Show every line of the records below that contains the word "none", copying each such line in full. Letter case counts.
┌─ Given entries
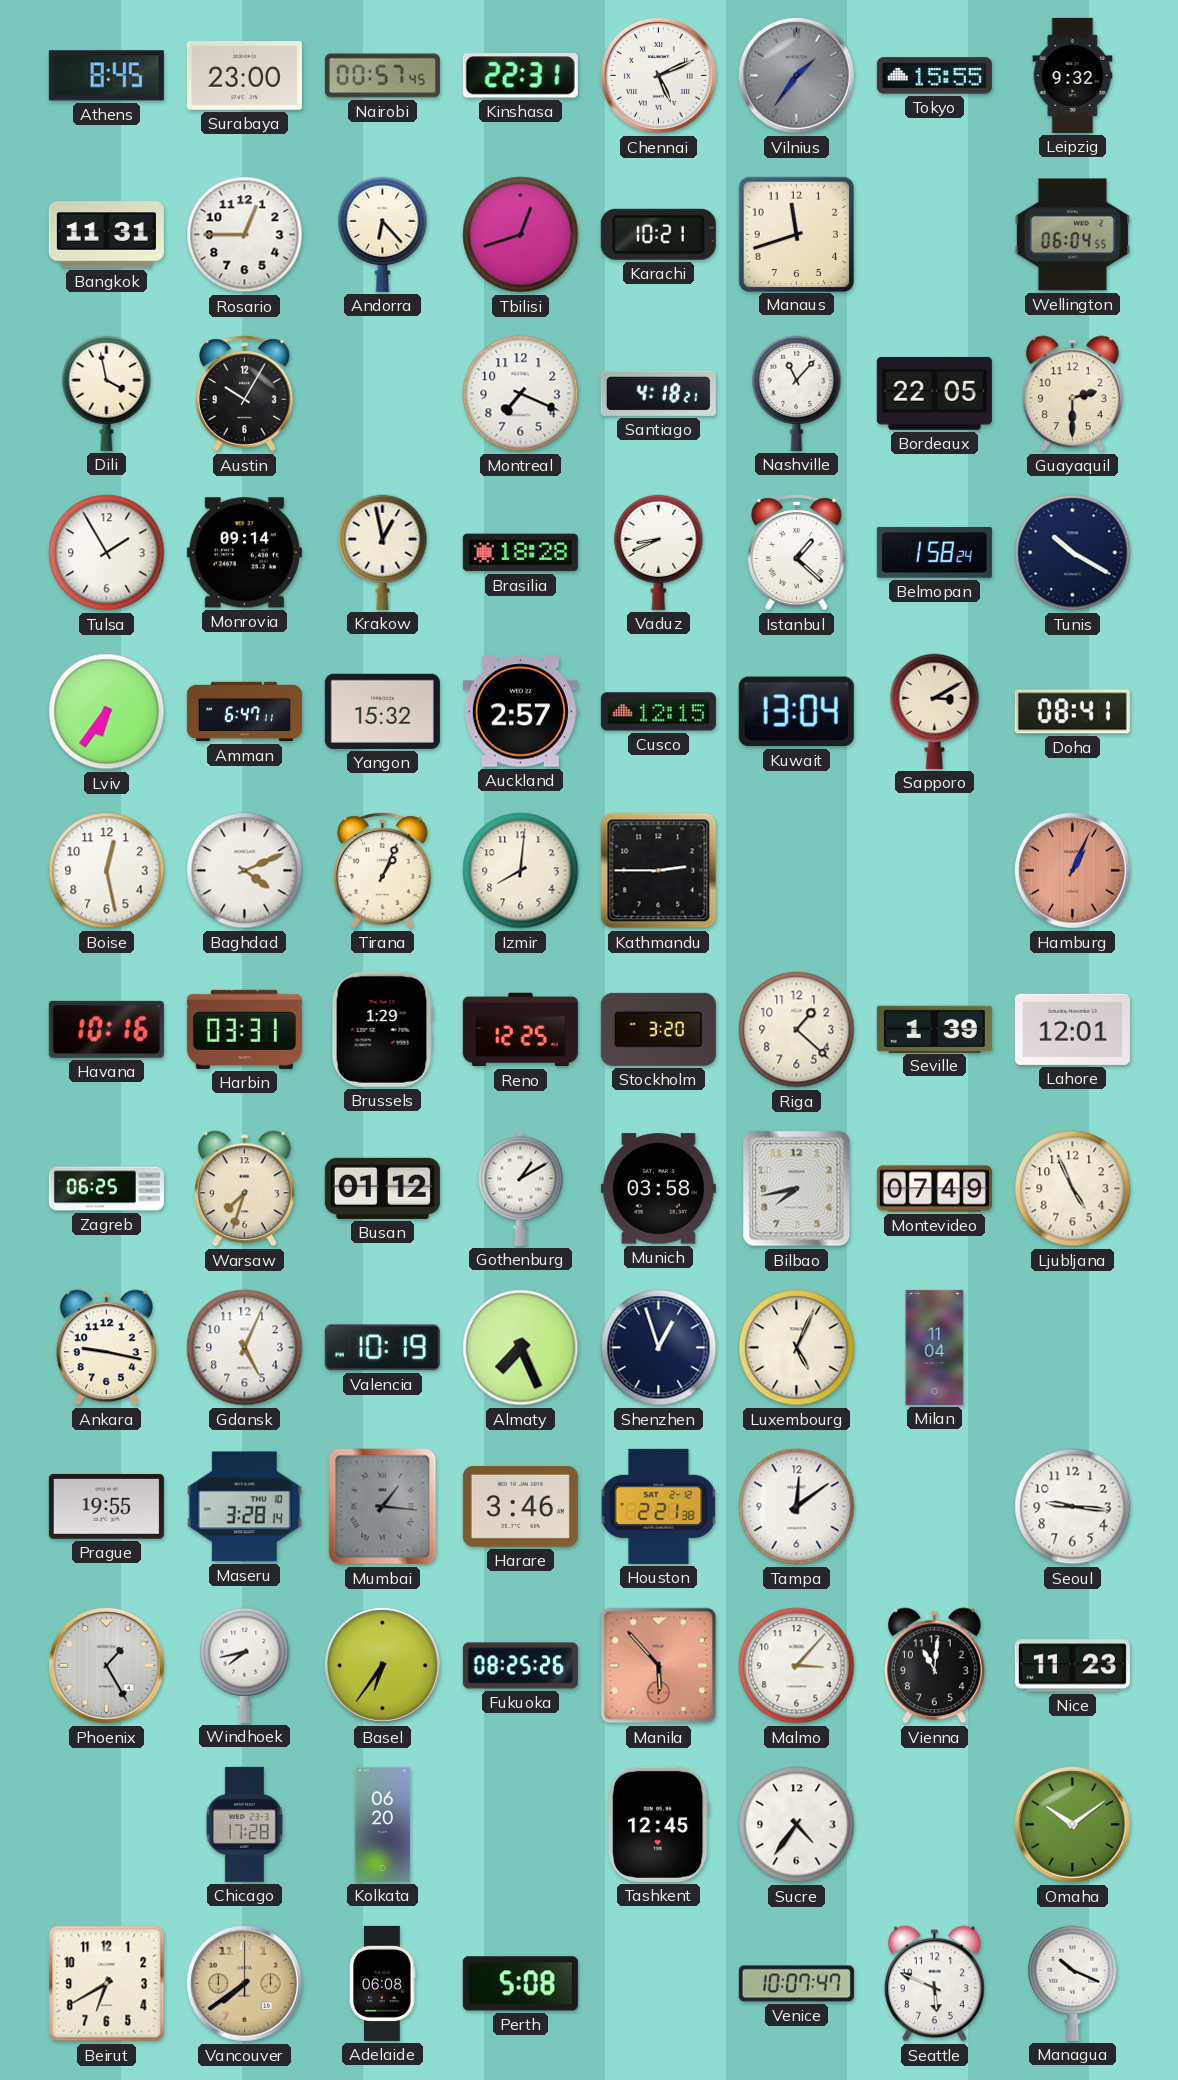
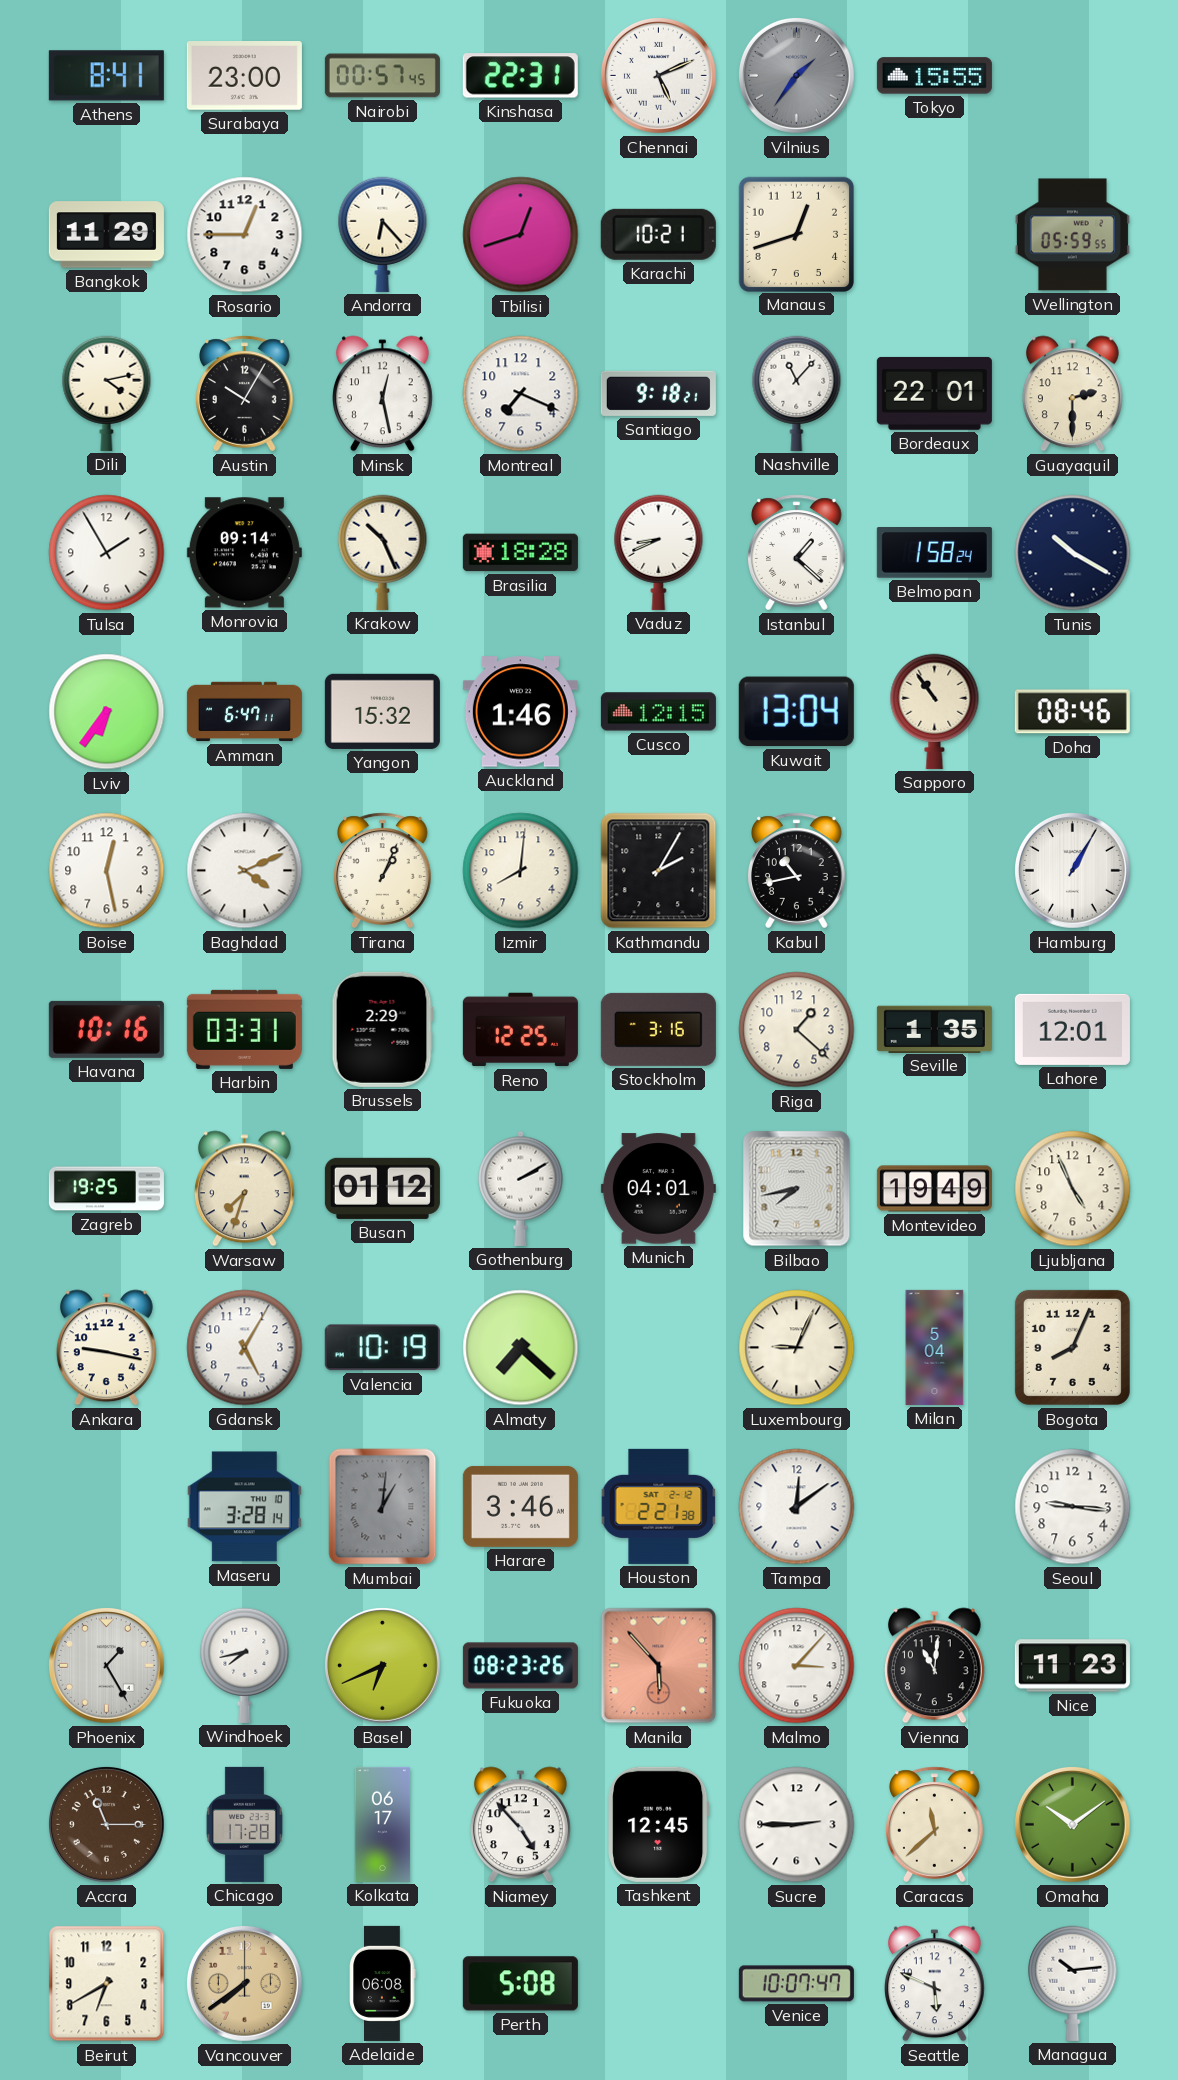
Athens: 8:45 -> 8:41
Leipzig: 9:32 -> none
Bangkok: 11:31 -> 11:29
Manaus: 11:42 -> 12:42
Wellington: 06:04 -> 05:59
Dili: 3:58 -> 4:13
Minsk: none -> 12:28
Santiago: 4:18 -> 9:18
Bordeaux: 22:05 -> 22:01
Krakow: 12:58 -> 10:26
Auckland: 2:57 -> 1:46
Sapporo: 3:10 -> 10:54
Doha: 08:41 -> 08:46
Kathmandu: 2:45 -> 2:05
Kabul: none -> 10:43
Hamburg: 1:04 -> 1:05
Hamburg dial: salmon -> white
Brussels: 1:29 -> 2:29
Stockholm: 3:20 -> 3:16
Seville: 1:39 -> 1:35
Zagreb: 06:25 -> 19:25
Gothenburg: 1:10 -> 2:10
Munich: 03:58 -> 04:01
Montevideo: 07:49 -> 19:49
Gdansk: 5:04 -> 5:05
Almaty: 7:26 -> 7:22
Shenzhen: 12:57 -> none
Luxembourg: 5:04 -> 9:04
Milan: 11:04 -> 5:04
Bogota: none -> 8:04
Prague: 19:55 -> none
Mumbai: 1:16 -> 1:01
Basel: 6:36 -> 6:41
Fukuoka: 08:25 -> 08:23
Accra: none -> 11:15
Kolkata: 06:20 -> 06:17
Niamey: none -> 4:53
Sucre: 4:36 -> 2:45
Caracas: none -> 11:38
Managua: 10:19 -> 10:14
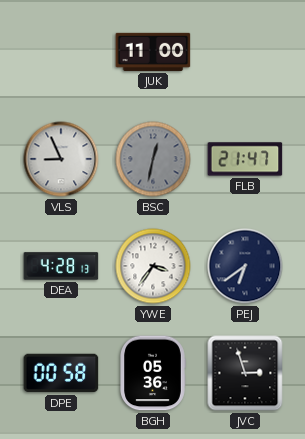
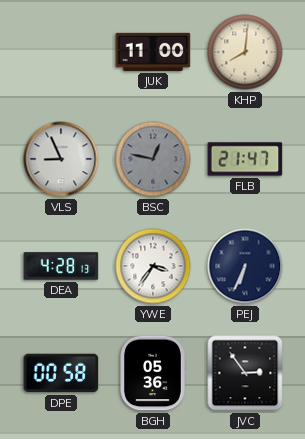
KHP: none -> 8:01
BSC: 12:32 -> 12:47
PEJ: 6:39 -> 6:34
JVC: 2:57 -> 2:54
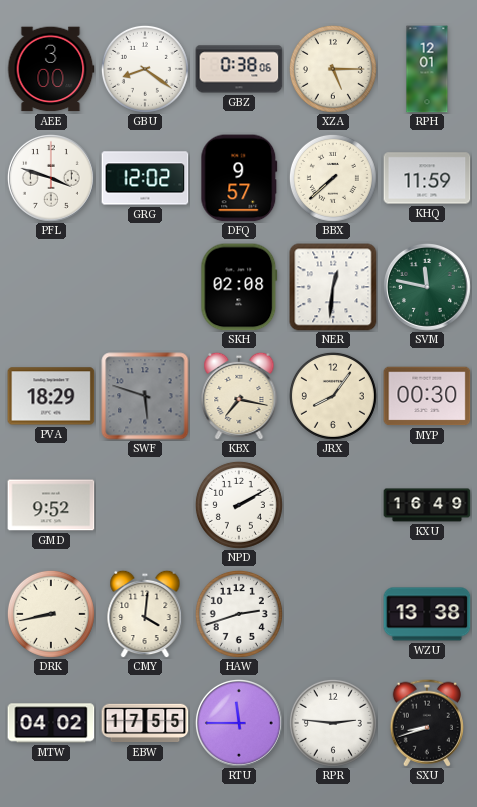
└─
## Completed exercise
Leipzig: 9:32 -> none
Minsk: none -> 12:28
Kabul: none -> 10:43
Shenzhen: 12:57 -> none
Bogota: none -> 8:04
Prague: 19:55 -> none
Accra: none -> 11:15
Niamey: none -> 4:53
Caracas: none -> 11:38
KHP: none -> 8:01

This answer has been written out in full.